'''

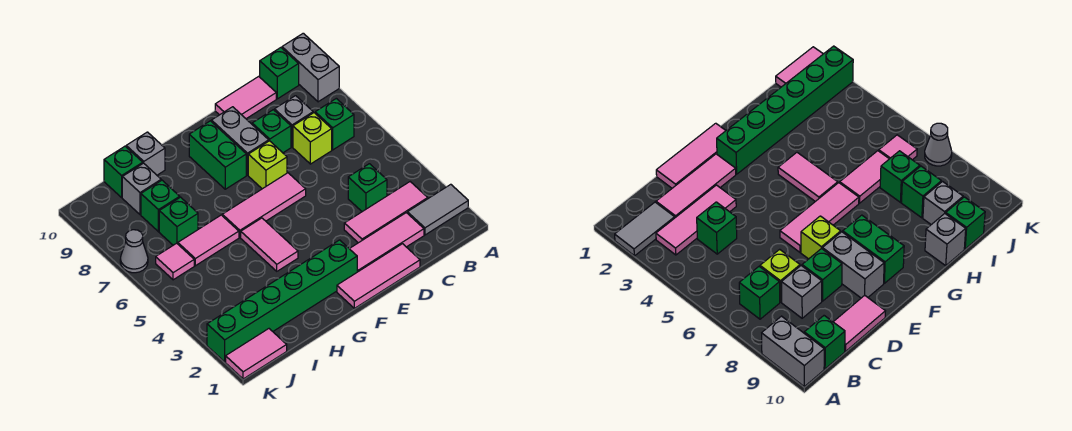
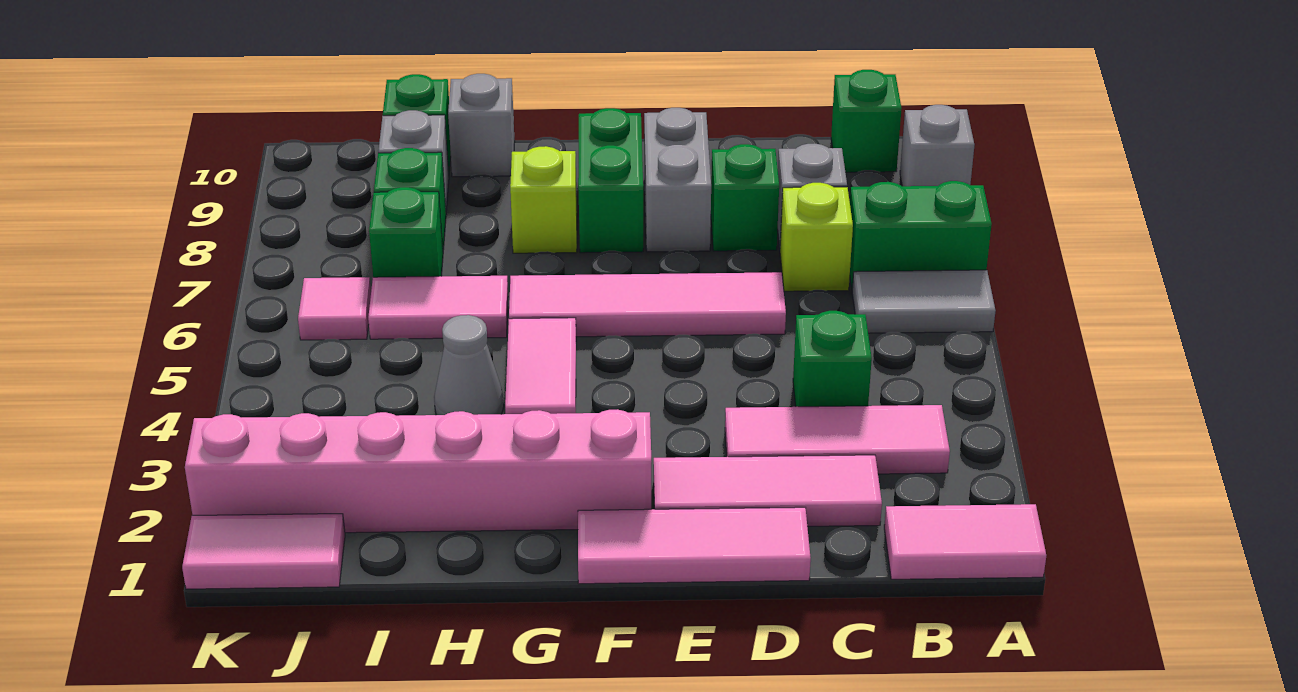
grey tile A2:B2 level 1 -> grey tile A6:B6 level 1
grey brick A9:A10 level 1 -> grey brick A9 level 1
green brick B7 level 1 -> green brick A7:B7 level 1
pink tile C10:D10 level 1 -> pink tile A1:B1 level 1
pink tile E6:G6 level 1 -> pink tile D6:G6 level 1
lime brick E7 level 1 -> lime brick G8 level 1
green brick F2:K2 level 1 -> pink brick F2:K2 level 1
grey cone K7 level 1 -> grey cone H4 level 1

'''
'''

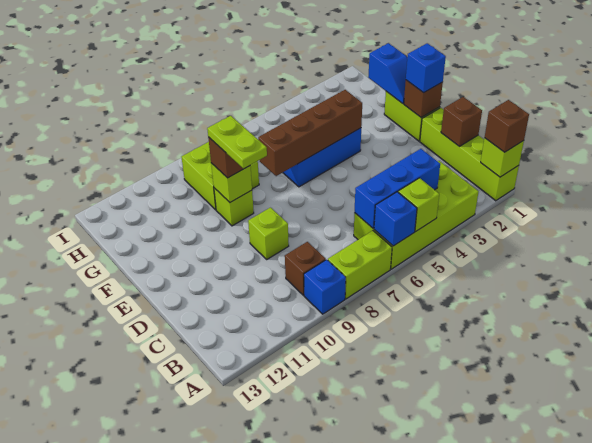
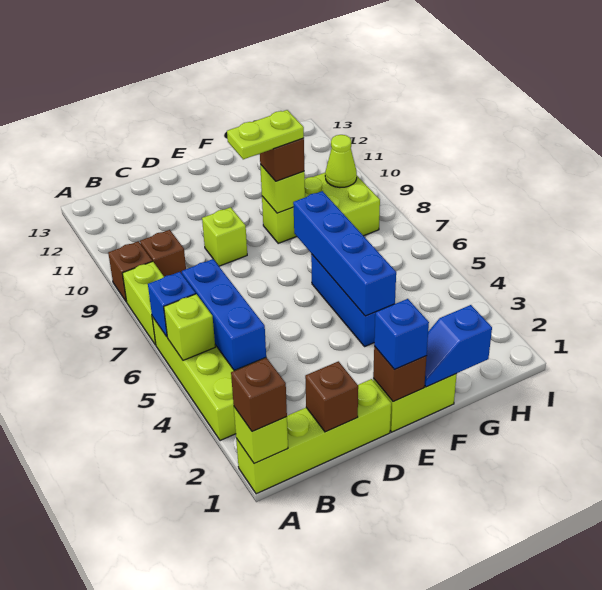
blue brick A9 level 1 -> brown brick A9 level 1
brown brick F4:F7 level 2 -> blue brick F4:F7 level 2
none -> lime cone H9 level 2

'''

_EXERCISE INSTRUCTIONS_. All that is wanted is the stretch of lines above from the one containing "lime brick E7" through the one containing "grey cone K7 level 1 -> grey cone H4 level 1", duplicated exactly.

_TASK OUTPUT_.
lime brick E7 level 1 -> lime brick G8 level 1
green brick F2:K2 level 1 -> pink brick F2:K2 level 1
grey cone K7 level 1 -> grey cone H4 level 1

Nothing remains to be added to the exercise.